Work item -
Please repeat, precisely as written, only the lines from the one containing "(448, 257) = (381, 357): black" through the last line of the records below, pictures omitted.

Material provided -
-*-

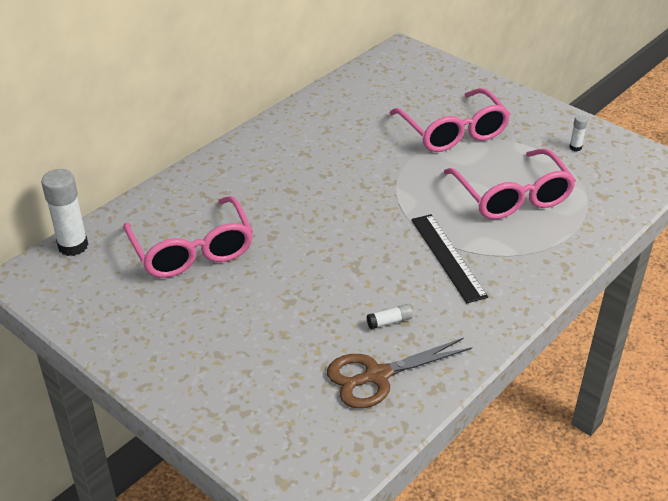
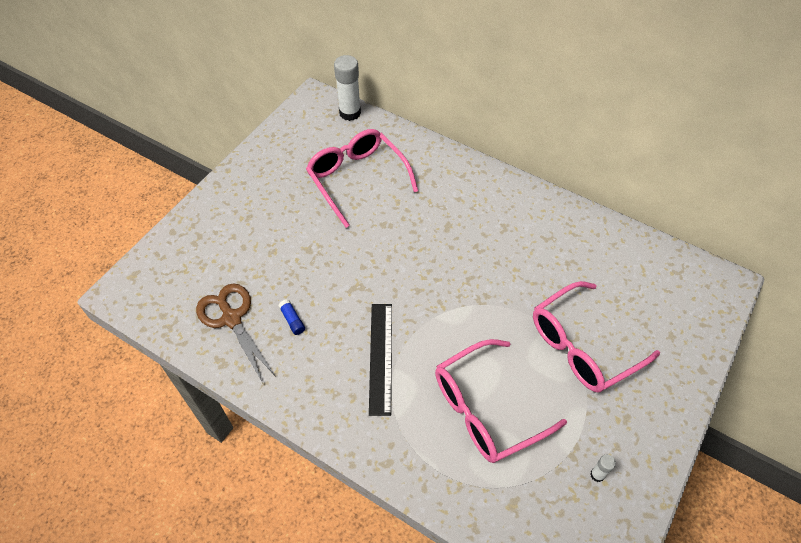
camera: 80 degrees right, 15 degrees up
(192, 250) = (357, 179): pink glasses -> pink glasses turned 90 degrees clockwise
(389, 322) = (292, 320): white glue stick -> blue glue stick
(448, 257) = (381, 357): black ruler -> black ruler turned 60 degrees counterclockwise

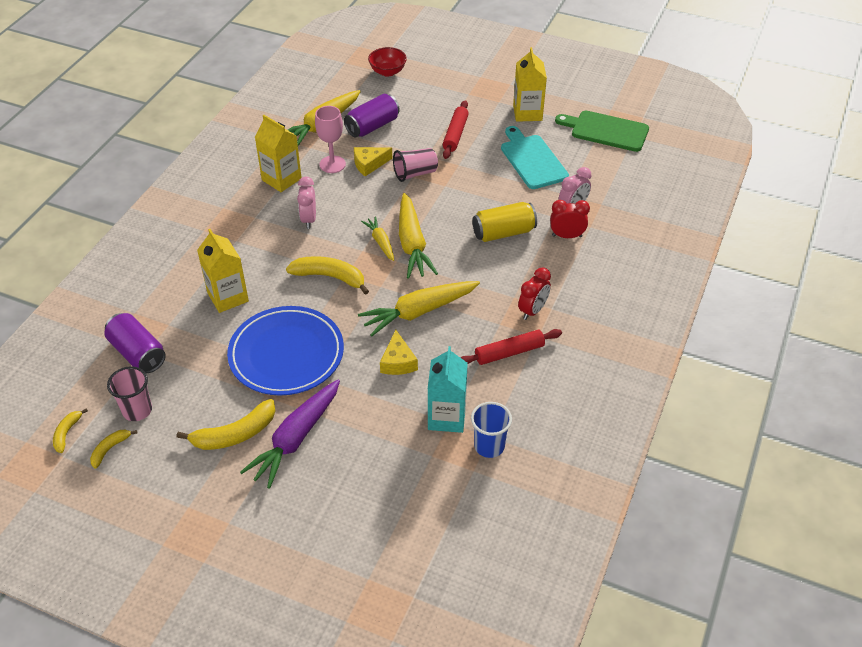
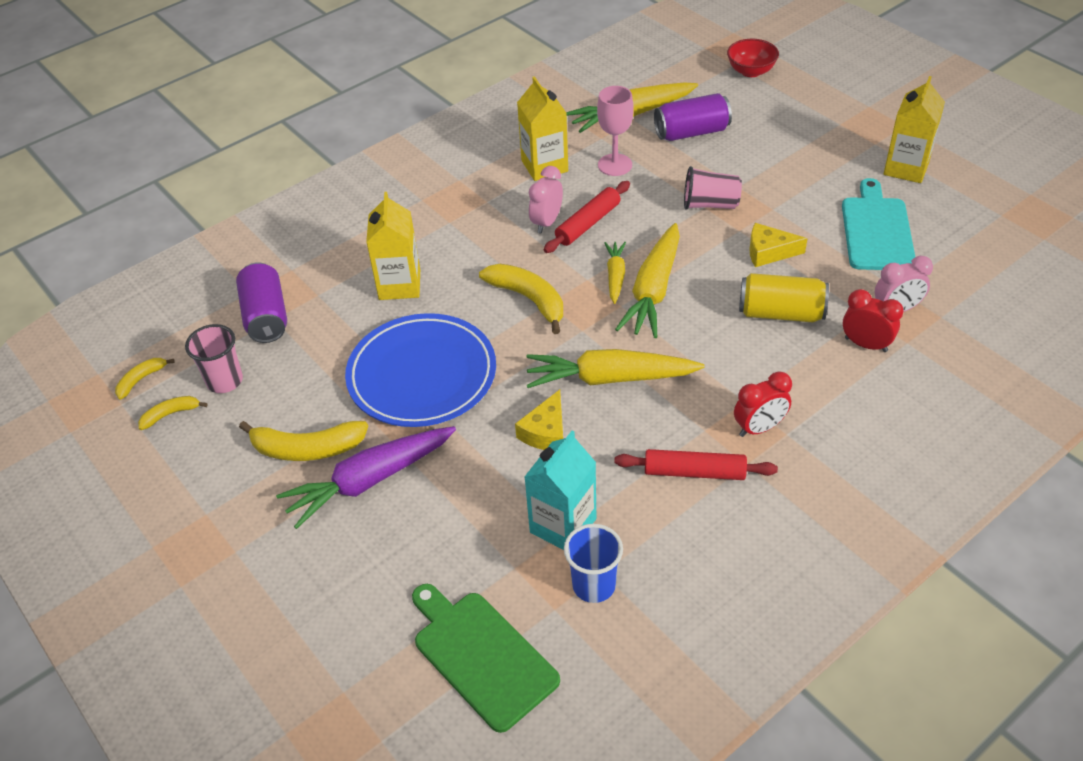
camera: 30 degrees right, 0 degrees up
(369, 164) = (659, 177): yellow cheese -> yellow cheese (769, 252)
(455, 134) = (791, 170): red rolling pin -> red rolling pin (588, 223)
(606, 131) = (1006, 221): green cutting board -> green cutting board (481, 656)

-*-

Result for this task -
(448, 257) = (381, 357): black ruler -> black ruler turned 60 degrees counterclockwise

camera: 30 degrees right, 0 degrees up
(369, 164) = (659, 177): yellow cheese -> yellow cheese (769, 252)
(455, 134) = (791, 170): red rolling pin -> red rolling pin (588, 223)
(606, 131) = (1006, 221): green cutting board -> green cutting board (481, 656)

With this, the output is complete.